### [RECORDS FOR THIS EXERCISE]
********************

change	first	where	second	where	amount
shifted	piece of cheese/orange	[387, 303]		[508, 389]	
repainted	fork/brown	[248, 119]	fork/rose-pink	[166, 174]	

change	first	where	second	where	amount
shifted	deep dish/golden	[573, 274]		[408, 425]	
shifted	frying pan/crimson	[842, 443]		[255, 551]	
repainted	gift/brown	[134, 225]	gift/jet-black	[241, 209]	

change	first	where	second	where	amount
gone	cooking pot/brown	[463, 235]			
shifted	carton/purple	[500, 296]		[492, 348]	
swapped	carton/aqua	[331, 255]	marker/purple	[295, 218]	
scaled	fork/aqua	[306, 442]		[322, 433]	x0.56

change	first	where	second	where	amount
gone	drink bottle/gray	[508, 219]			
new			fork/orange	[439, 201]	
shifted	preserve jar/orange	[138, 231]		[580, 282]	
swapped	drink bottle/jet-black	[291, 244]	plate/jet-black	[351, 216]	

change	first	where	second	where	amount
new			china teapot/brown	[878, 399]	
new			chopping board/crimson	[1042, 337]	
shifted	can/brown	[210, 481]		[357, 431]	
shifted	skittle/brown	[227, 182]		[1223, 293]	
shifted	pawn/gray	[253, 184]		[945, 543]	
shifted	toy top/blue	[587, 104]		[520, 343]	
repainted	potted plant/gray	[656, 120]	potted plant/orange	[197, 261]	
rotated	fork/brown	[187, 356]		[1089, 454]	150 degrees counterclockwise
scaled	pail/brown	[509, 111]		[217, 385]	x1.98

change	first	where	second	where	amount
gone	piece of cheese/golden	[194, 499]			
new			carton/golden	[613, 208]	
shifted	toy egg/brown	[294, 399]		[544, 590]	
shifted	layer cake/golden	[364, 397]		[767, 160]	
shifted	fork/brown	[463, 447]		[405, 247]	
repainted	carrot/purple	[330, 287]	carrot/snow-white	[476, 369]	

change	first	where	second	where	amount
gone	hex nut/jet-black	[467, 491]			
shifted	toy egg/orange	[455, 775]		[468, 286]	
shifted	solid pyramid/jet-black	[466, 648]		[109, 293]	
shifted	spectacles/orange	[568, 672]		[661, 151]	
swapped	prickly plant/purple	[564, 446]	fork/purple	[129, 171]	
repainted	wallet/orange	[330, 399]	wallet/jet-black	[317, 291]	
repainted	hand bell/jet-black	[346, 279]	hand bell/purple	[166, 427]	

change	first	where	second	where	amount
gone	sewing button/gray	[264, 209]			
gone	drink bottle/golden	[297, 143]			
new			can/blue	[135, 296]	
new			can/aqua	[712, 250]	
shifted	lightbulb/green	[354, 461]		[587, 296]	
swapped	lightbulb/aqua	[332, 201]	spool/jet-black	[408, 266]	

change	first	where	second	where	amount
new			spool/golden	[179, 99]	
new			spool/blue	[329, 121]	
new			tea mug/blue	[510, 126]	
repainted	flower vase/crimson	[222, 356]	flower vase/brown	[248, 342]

********************

Return the records above in their entirety, exactly as they appear.

change	first	where	second	where	amount
shifted	piece of cheese/orange	[387, 303]		[508, 389]	
repainted	fork/brown	[248, 119]	fork/rose-pink	[166, 174]	

change	first	where	second	where	amount
shifted	deep dish/golden	[573, 274]		[408, 425]	
shifted	frying pan/crimson	[842, 443]		[255, 551]	
repainted	gift/brown	[134, 225]	gift/jet-black	[241, 209]	

change	first	where	second	where	amount
gone	cooking pot/brown	[463, 235]			
shifted	carton/purple	[500, 296]		[492, 348]	
swapped	carton/aqua	[331, 255]	marker/purple	[295, 218]	
scaled	fork/aqua	[306, 442]		[322, 433]	x0.56

change	first	where	second	where	amount
gone	drink bottle/gray	[508, 219]			
new			fork/orange	[439, 201]	
shifted	preserve jar/orange	[138, 231]		[580, 282]	
swapped	drink bottle/jet-black	[291, 244]	plate/jet-black	[351, 216]	

change	first	where	second	where	amount
new			china teapot/brown	[878, 399]	
new			chopping board/crimson	[1042, 337]	
shifted	can/brown	[210, 481]		[357, 431]	
shifted	skittle/brown	[227, 182]		[1223, 293]	
shifted	pawn/gray	[253, 184]		[945, 543]	
shifted	toy top/blue	[587, 104]		[520, 343]	
repainted	potted plant/gray	[656, 120]	potted plant/orange	[197, 261]	
rotated	fork/brown	[187, 356]		[1089, 454]	150 degrees counterclockwise
scaled	pail/brown	[509, 111]		[217, 385]	x1.98

change	first	where	second	where	amount
gone	piece of cheese/golden	[194, 499]			
new			carton/golden	[613, 208]	
shifted	toy egg/brown	[294, 399]		[544, 590]	
shifted	layer cake/golden	[364, 397]		[767, 160]	
shifted	fork/brown	[463, 447]		[405, 247]	
repainted	carrot/purple	[330, 287]	carrot/snow-white	[476, 369]	

change	first	where	second	where	amount
gone	hex nut/jet-black	[467, 491]			
shifted	toy egg/orange	[455, 775]		[468, 286]	
shifted	solid pyramid/jet-black	[466, 648]		[109, 293]	
shifted	spectacles/orange	[568, 672]		[661, 151]	
swapped	prickly plant/purple	[564, 446]	fork/purple	[129, 171]	
repainted	wallet/orange	[330, 399]	wallet/jet-black	[317, 291]	
repainted	hand bell/jet-black	[346, 279]	hand bell/purple	[166, 427]	

change	first	where	second	where	amount
gone	sewing button/gray	[264, 209]			
gone	drink bottle/golden	[297, 143]			
new			can/blue	[135, 296]	
new			can/aqua	[712, 250]	
shifted	lightbulb/green	[354, 461]		[587, 296]	
swapped	lightbulb/aqua	[332, 201]	spool/jet-black	[408, 266]	

change	first	where	second	where	amount
new			spool/golden	[179, 99]	
new			spool/blue	[329, 121]	
new			tea mug/blue	[510, 126]	
repainted	flower vase/crimson	[222, 356]	flower vase/brown	[248, 342]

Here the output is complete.